BRIEF =>
Apart from the pictures, which must be omitted, restate the data exactly.

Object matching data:
════
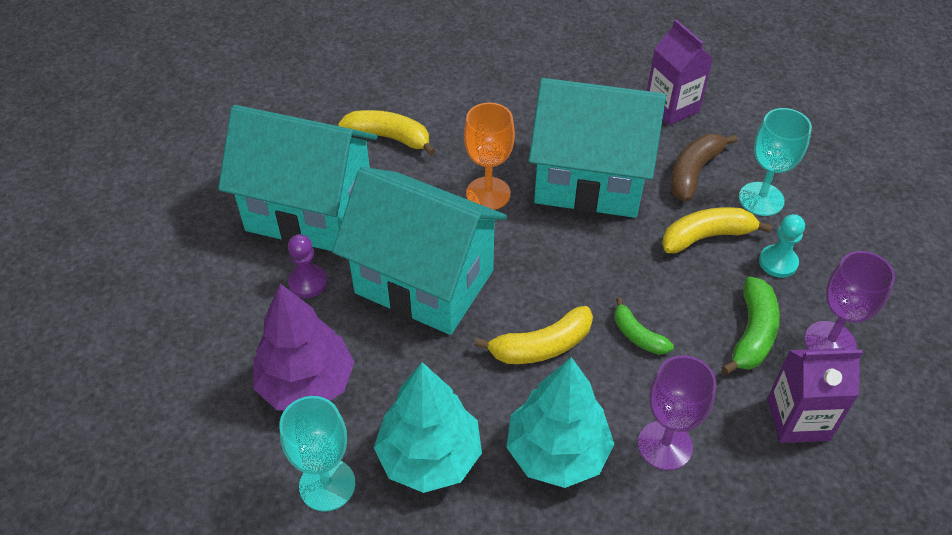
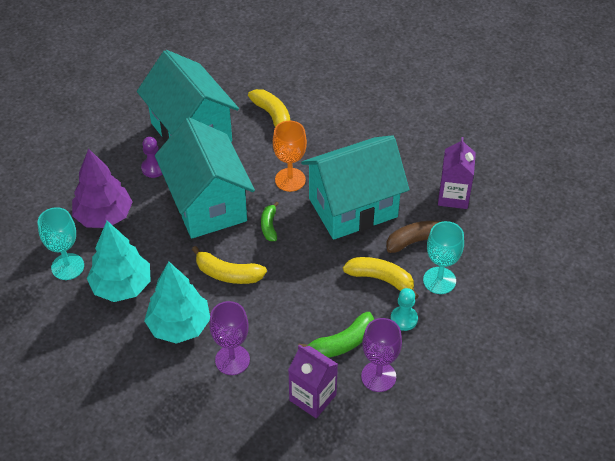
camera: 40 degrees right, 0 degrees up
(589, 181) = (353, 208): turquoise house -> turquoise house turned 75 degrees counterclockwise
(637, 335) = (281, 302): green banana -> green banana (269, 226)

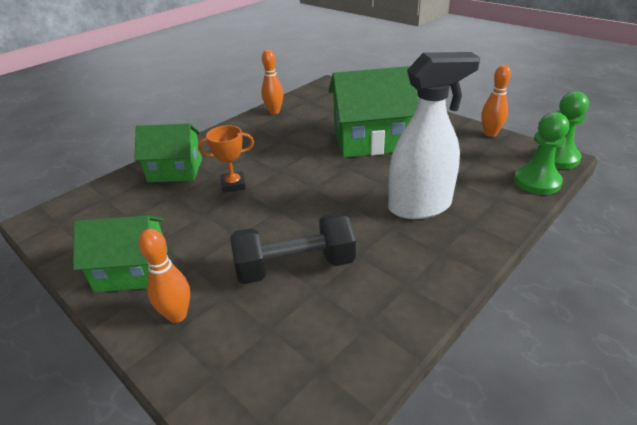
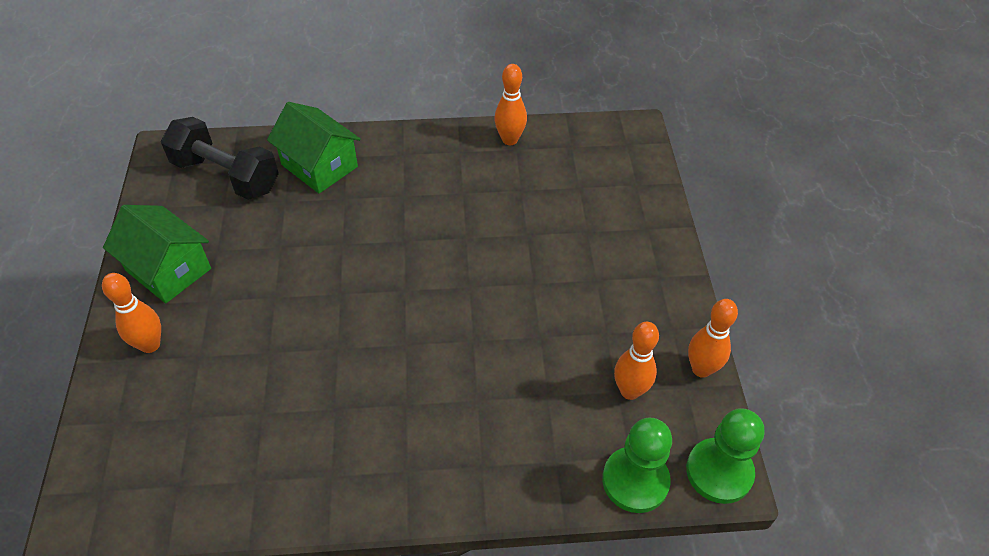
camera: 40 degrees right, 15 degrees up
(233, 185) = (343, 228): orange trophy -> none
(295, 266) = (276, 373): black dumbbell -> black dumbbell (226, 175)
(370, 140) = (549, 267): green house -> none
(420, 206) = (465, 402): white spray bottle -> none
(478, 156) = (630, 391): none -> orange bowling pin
════
OUTPUT OF THE TASK =>
camera: 40 degrees right, 0 degrees up
(589, 181) = (353, 208): turquoise house -> turquoise house turned 75 degrees counterclockwise
(637, 335) = (281, 302): green banana -> green banana (269, 226)

camera: 40 degrees right, 15 degrees up
(233, 185) = (343, 228): orange trophy -> none
(295, 266) = (276, 373): black dumbbell -> black dumbbell (226, 175)
(370, 140) = (549, 267): green house -> none
(420, 206) = (465, 402): white spray bottle -> none
(478, 156) = (630, 391): none -> orange bowling pin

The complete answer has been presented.